Stored data: Begin
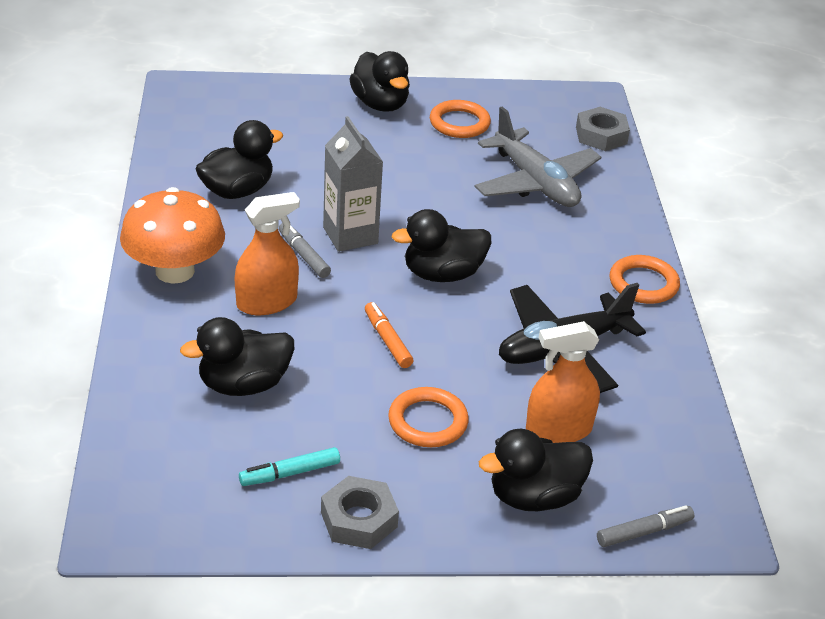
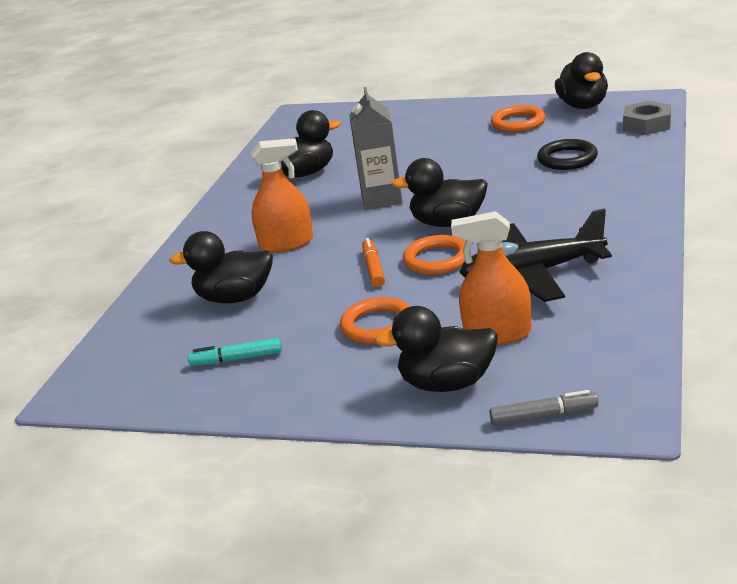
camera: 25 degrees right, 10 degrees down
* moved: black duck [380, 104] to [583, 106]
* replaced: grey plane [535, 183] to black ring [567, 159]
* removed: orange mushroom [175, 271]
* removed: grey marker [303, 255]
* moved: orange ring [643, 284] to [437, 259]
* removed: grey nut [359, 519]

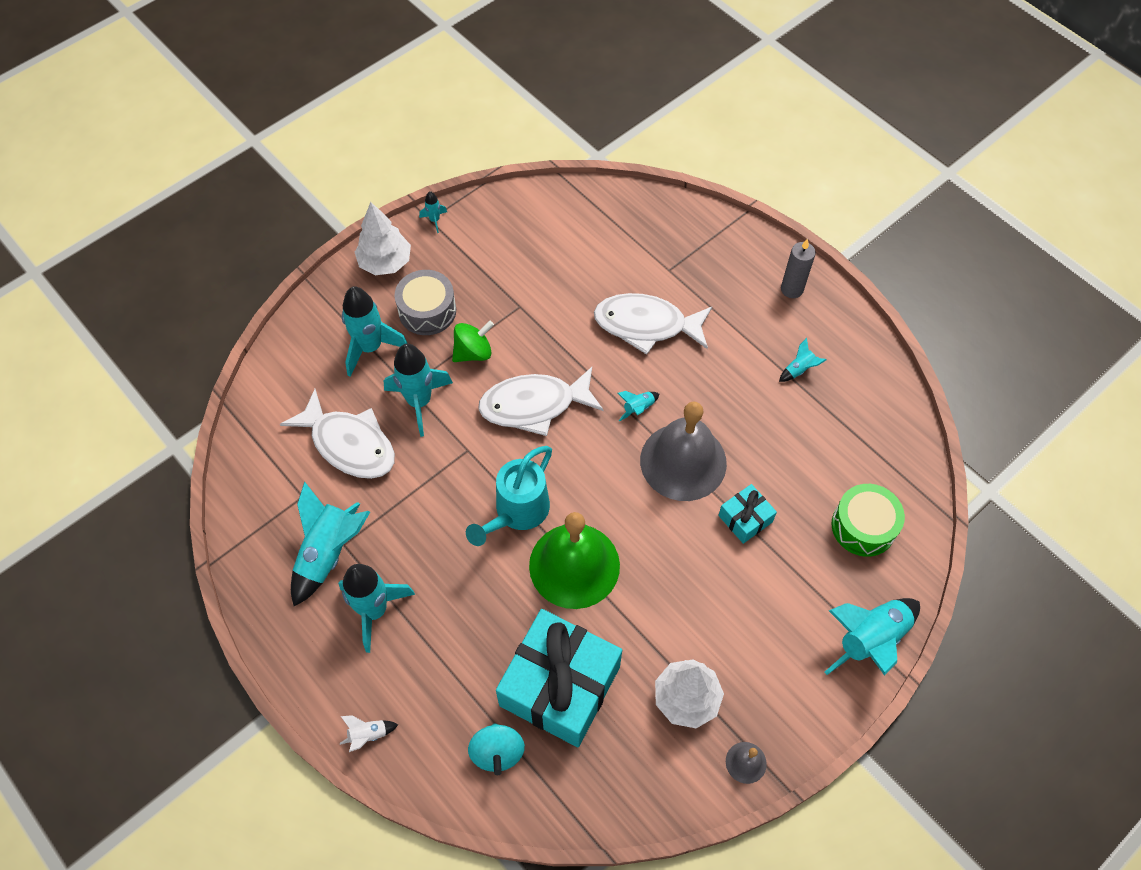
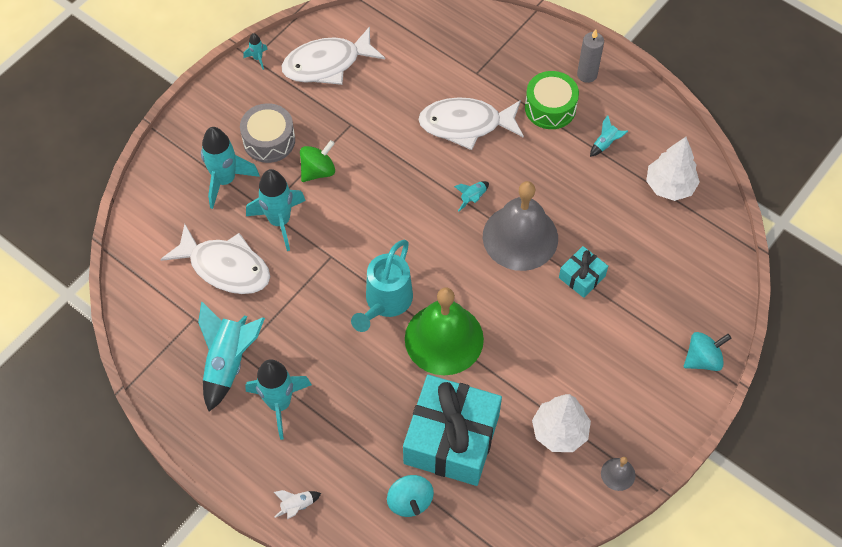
camera: 10 degrees left, 0 degrees up
* moved: white tree [385, 263] to [669, 186]
* moved: white fish [534, 405] to [327, 64]
* moved: green drum [863, 526] to [550, 108]
* replaced: turquoise rocket [869, 639] to turquoise spinning top [702, 359]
Stored data: End
## Work required:
Print all of the material exactly. Omit pictures.

## Solution:
camera: 25 degrees right, 10 degrees down
* moved: black duck [380, 104] to [583, 106]
* replaced: grey plane [535, 183] to black ring [567, 159]
* removed: orange mushroom [175, 271]
* removed: grey marker [303, 255]
* moved: orange ring [643, 284] to [437, 259]
* removed: grey nut [359, 519]

camera: 10 degrees left, 0 degrees up
* moved: white tree [385, 263] to [669, 186]
* moved: white fish [534, 405] to [327, 64]
* moved: green drum [863, 526] to [550, 108]
* replaced: turquoise rocket [869, 639] to turquoise spinning top [702, 359]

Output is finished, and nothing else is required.